Problem description
Only an exact repeat of the listing, without its images, counts as the answer.

---- Given records

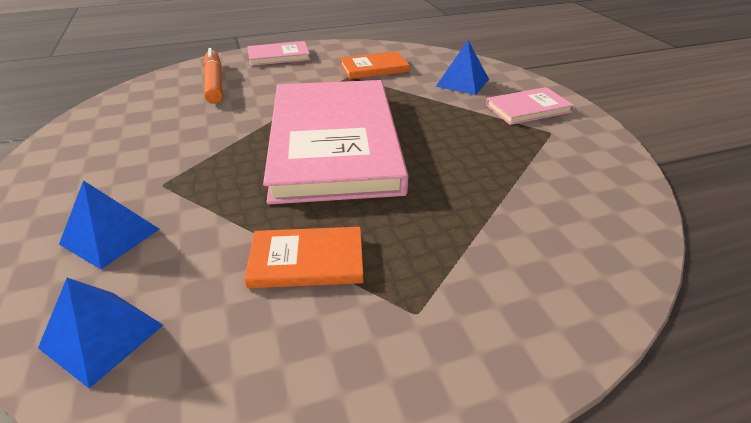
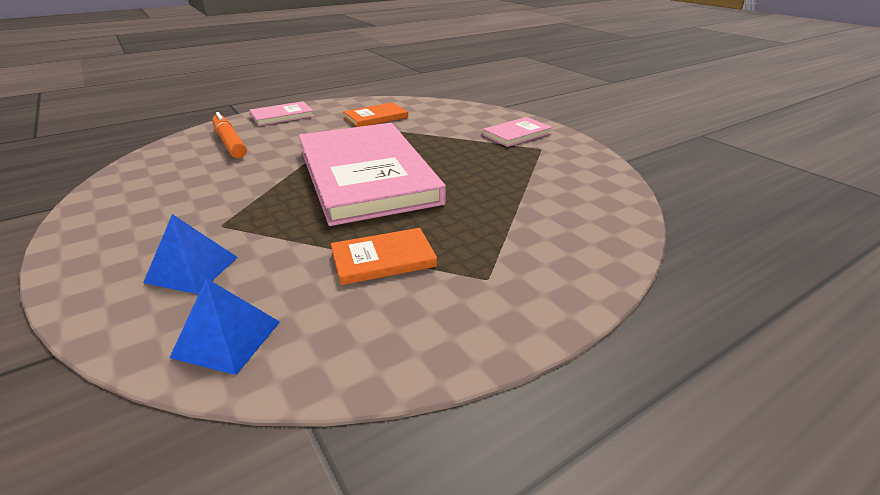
camera: 15 degrees left, 5 degrees down
blue pyramid [436,41,489,95] -> none

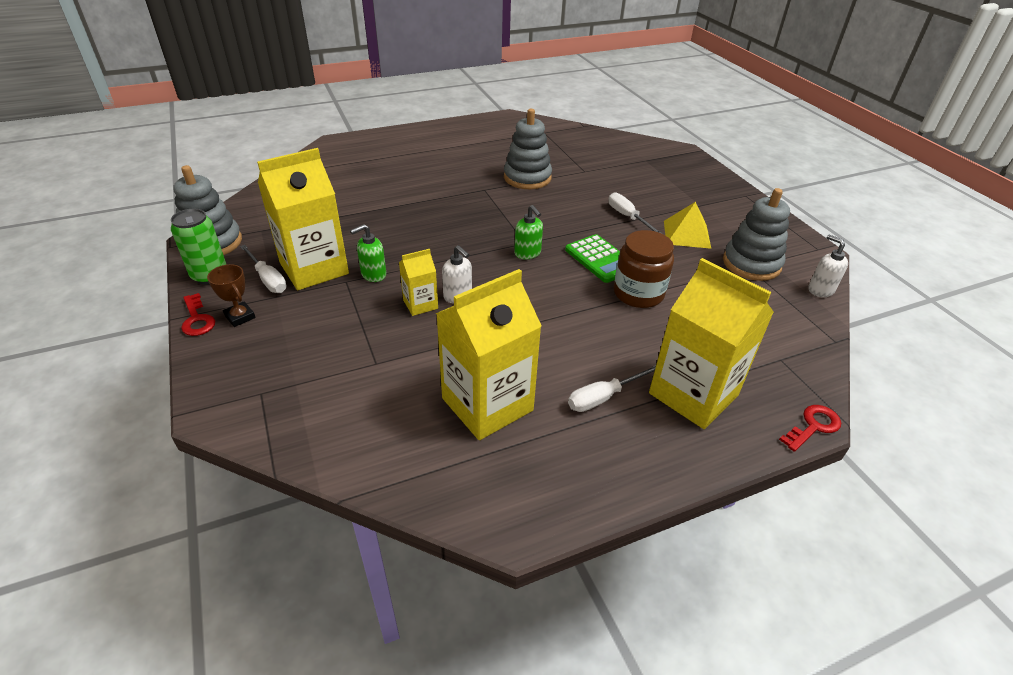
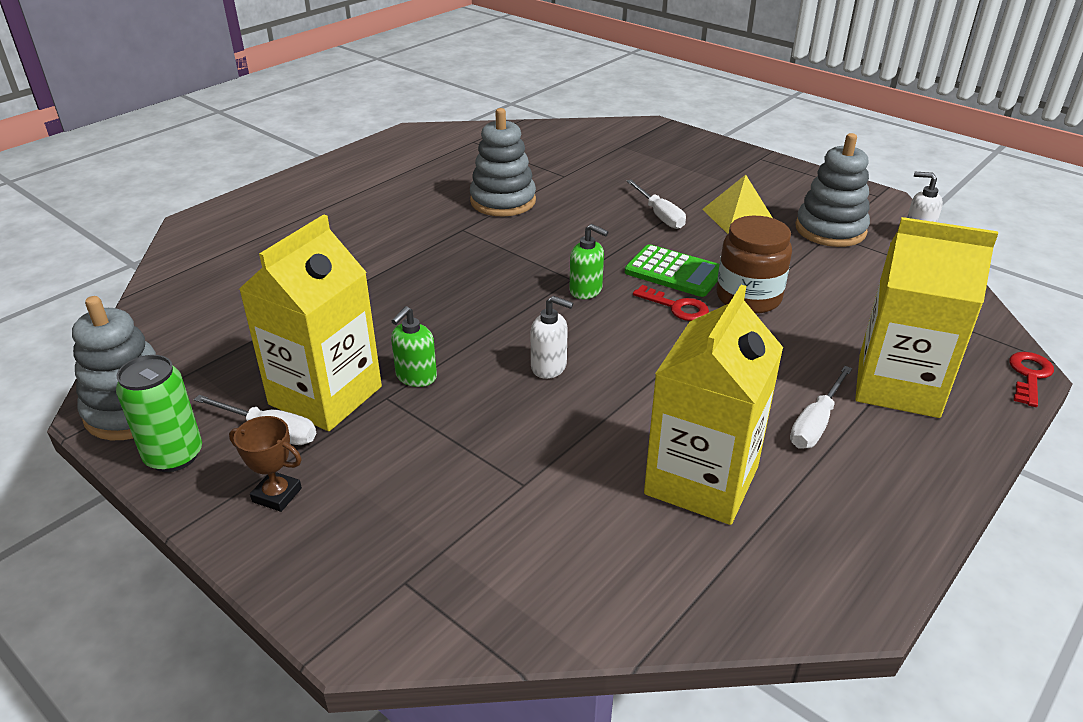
camera: 25 degrees left, 5 degrees down
red key [181,293,215,336] -> red key moved to [633,285,709,321]
yellow carton [399,249,438,316] -> none
white screwdriver [608,192,662,234] -> white screwdriver turned 150 degrees counterclockwise [626,180,686,229]

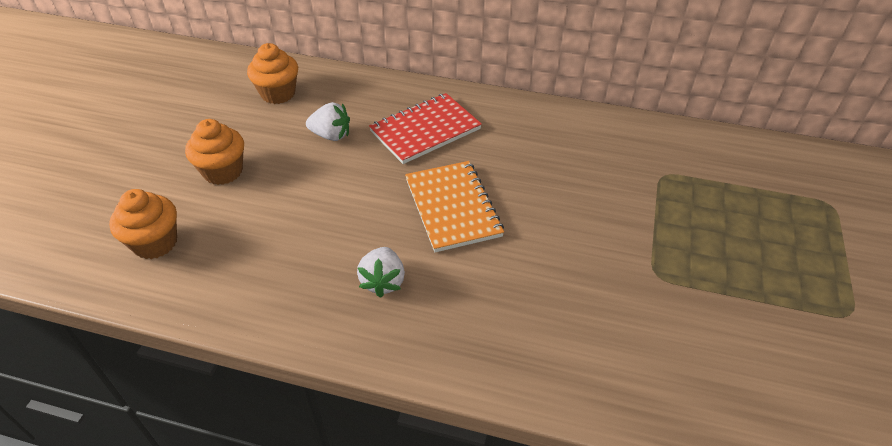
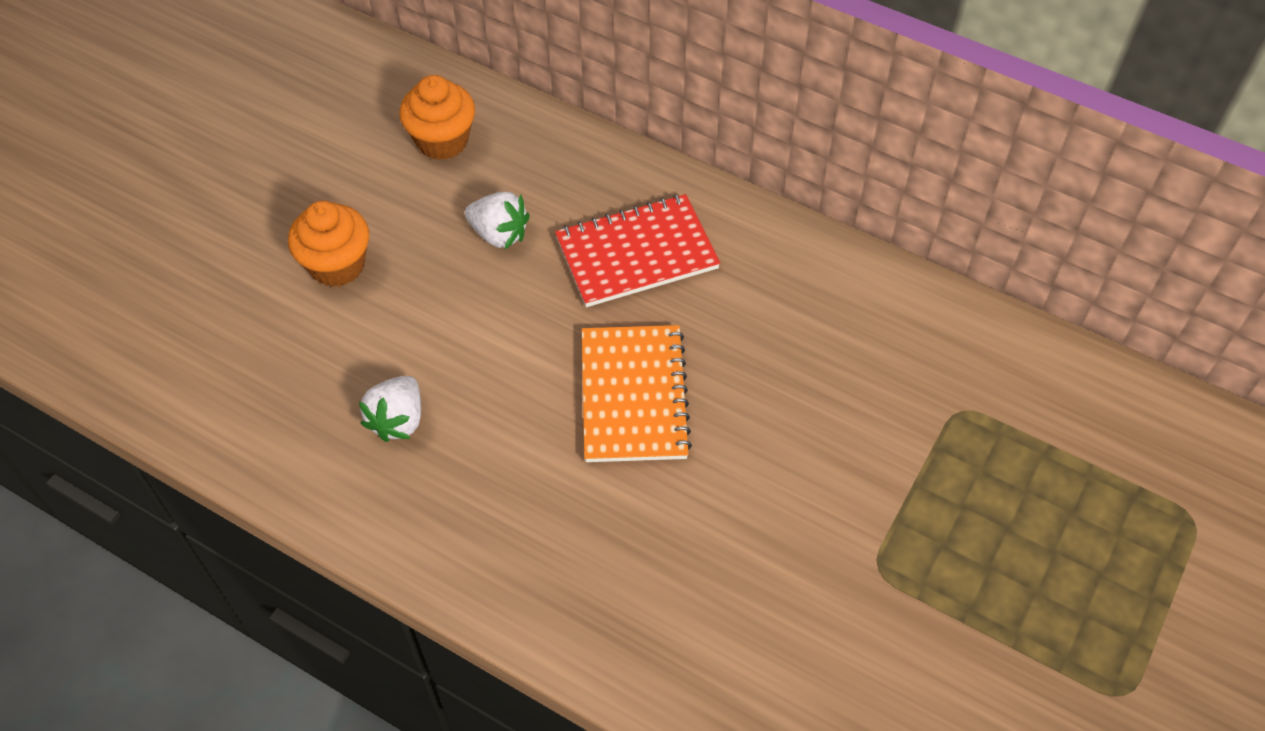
camera: 15 degrees right, 10 degrees up
orange cupcake [109,189,177,259] -> none
white strawberry [357,247,405,298] -> white strawberry moved to [359,376,421,442]

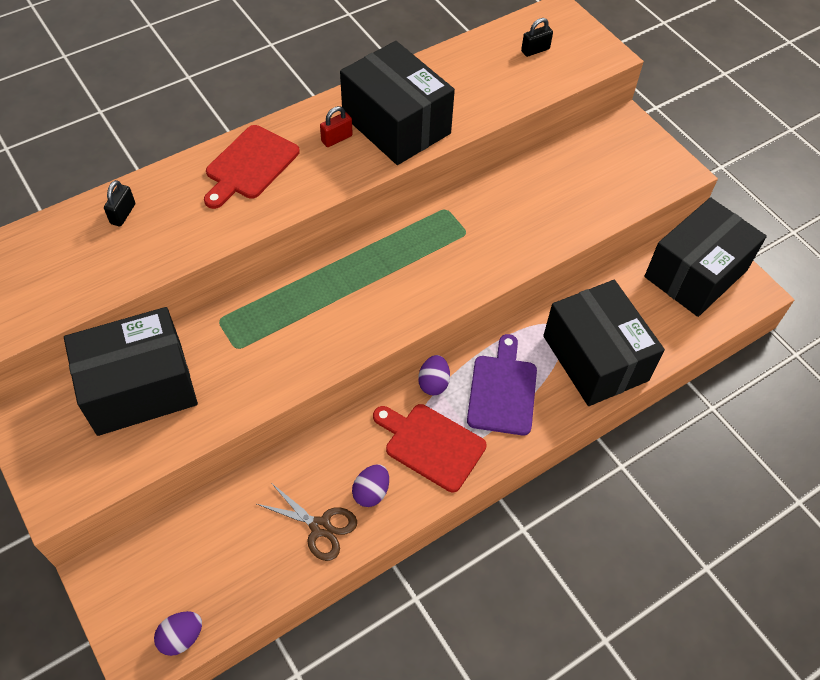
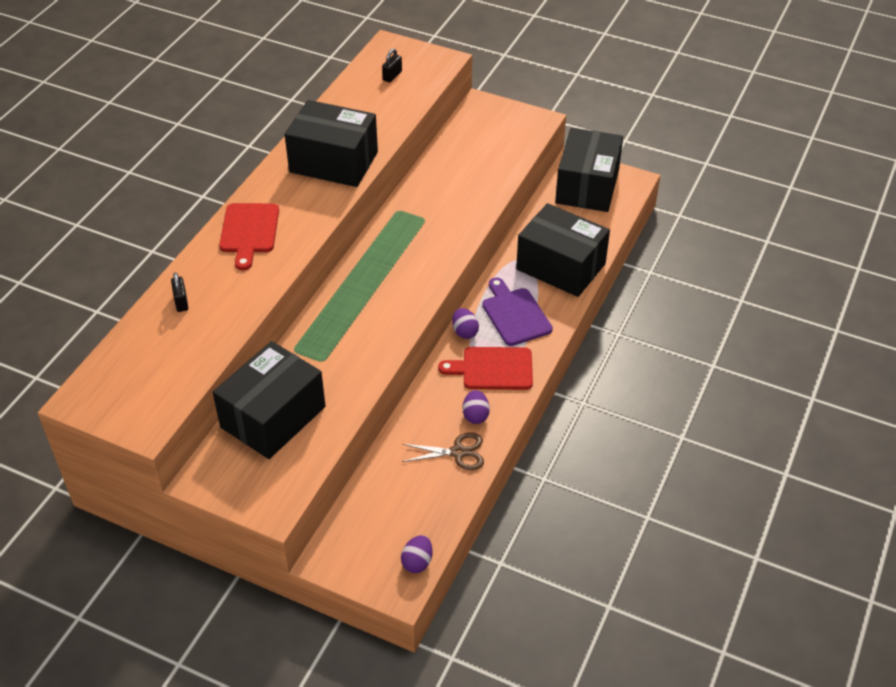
camera: 30 degrees left, 10 degrees down
red padlock [320,106,353,147] -> none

--------

Task output
camera: 15 degrees left, 5 degrees down
blue pyramid [436,41,489,95] -> none

camera: 25 degrees left, 5 degrees down
red key [181,293,215,336] -> red key moved to [633,285,709,321]
yellow carton [399,249,438,316] -> none
white screwdriver [608,192,662,234] -> white screwdriver turned 150 degrees counterclockwise [626,180,686,229]

camera: 15 degrees right, 10 degrees up
orange cupcake [109,189,177,259] -> none
white strawberry [357,247,405,298] -> white strawberry moved to [359,376,421,442]

camera: 30 degrees left, 10 degrees down
red padlock [320,106,353,147] -> none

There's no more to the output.